'''

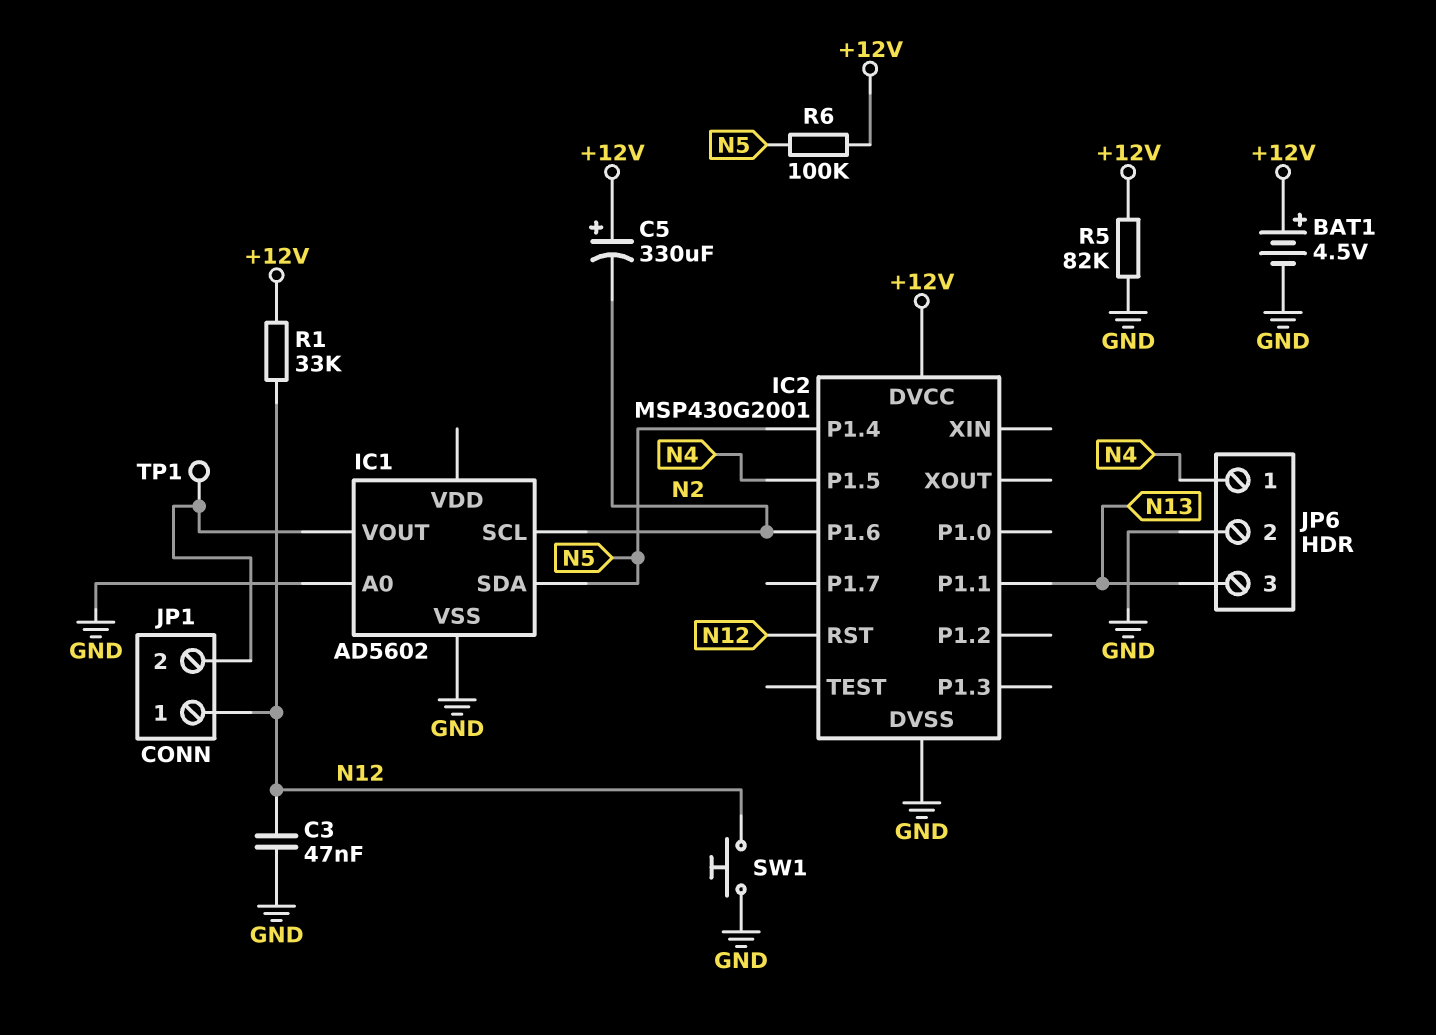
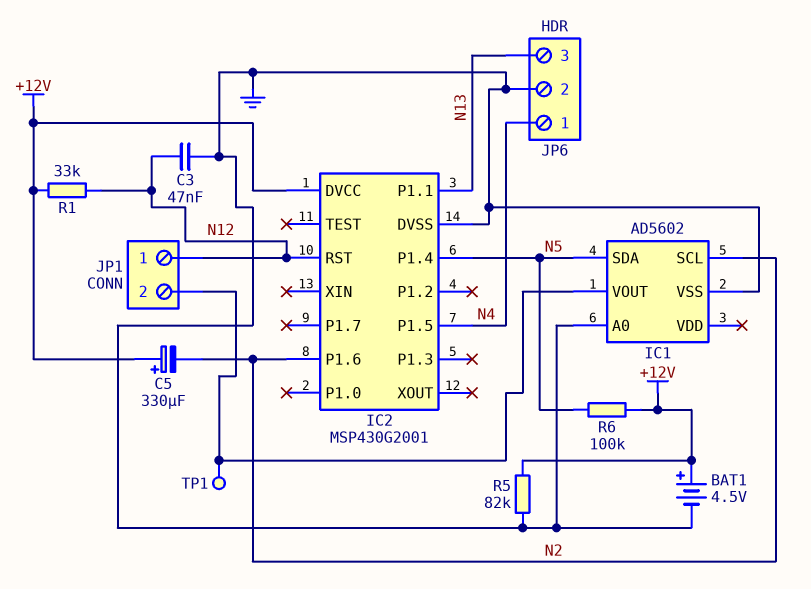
SW1: button (GND, N12) -> none

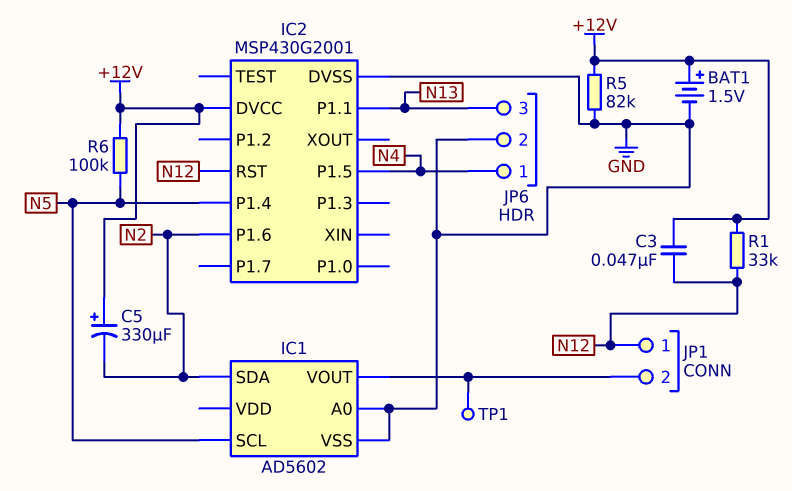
BAT1: 4.5V (plus +12V, minus GND) -> 1.5V (plus +12V, minus GND)
C3: 47nF (GND, N12) -> 47nF (+12V, N12)
IC1 pin SCL: N2 -> N5
IC1 pin SDA: N5 -> N2

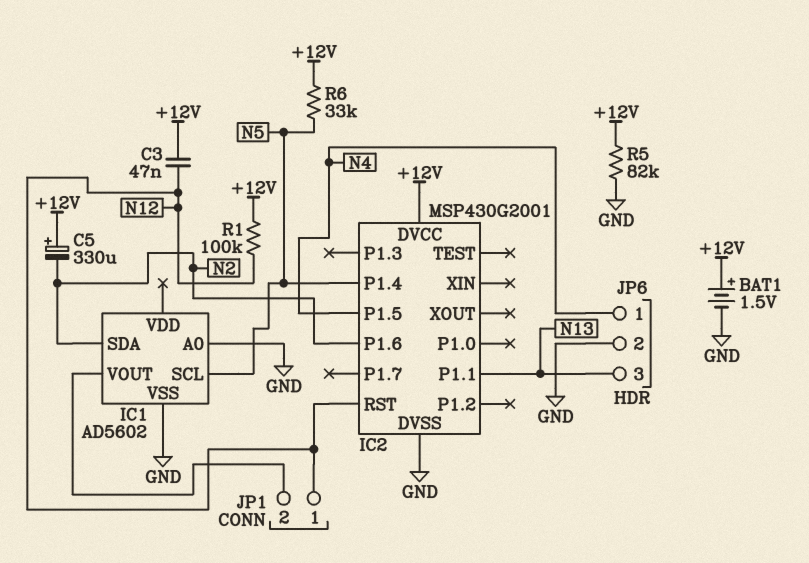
R1: 33k (+12V, N12) -> 100k (+12V, N12)
R6: 100k (+12V, N5) -> 33k (+12V, N5)
TP1: test point (IC1/VOUT) -> none

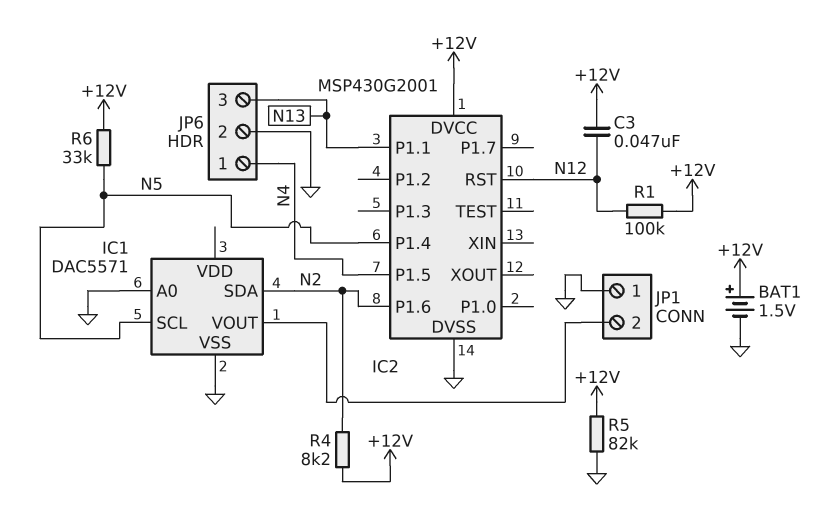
C5: 330uF (plus +12V, minus N2) -> none
IC1: AD5602 -> DAC5571
JP1 pin 1: N12 -> GND
R4: none -> 8.2k (+12V, N2)

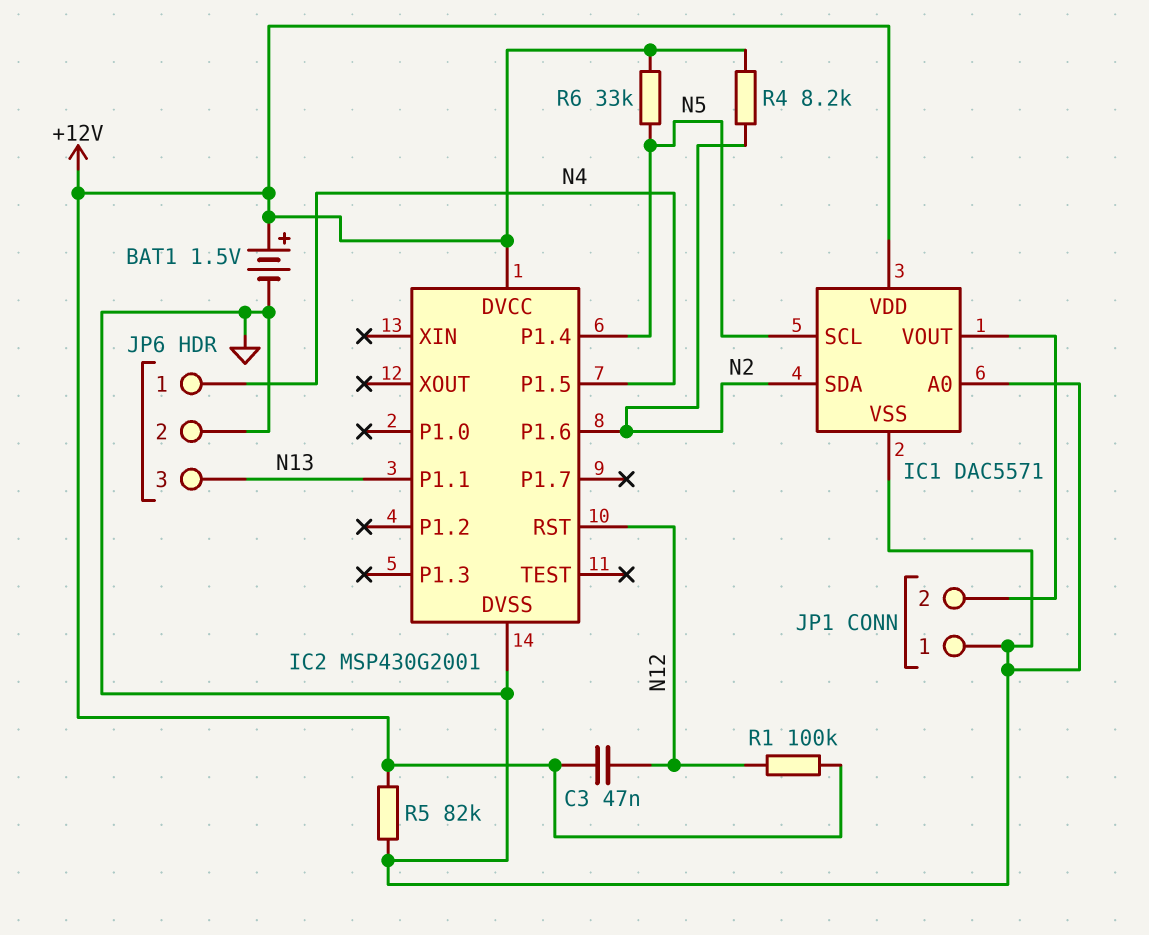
IC1 pin VDD: none -> +12V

'''

Each line of the records that holds the word "none" should be copied out.

SW1: button (GND, N12) -> none
TP1: test point (IC1/VOUT) -> none
C5: 330uF (plus +12V, minus N2) -> none
R4: none -> 8.2k (+12V, N2)
IC1 pin VDD: none -> +12V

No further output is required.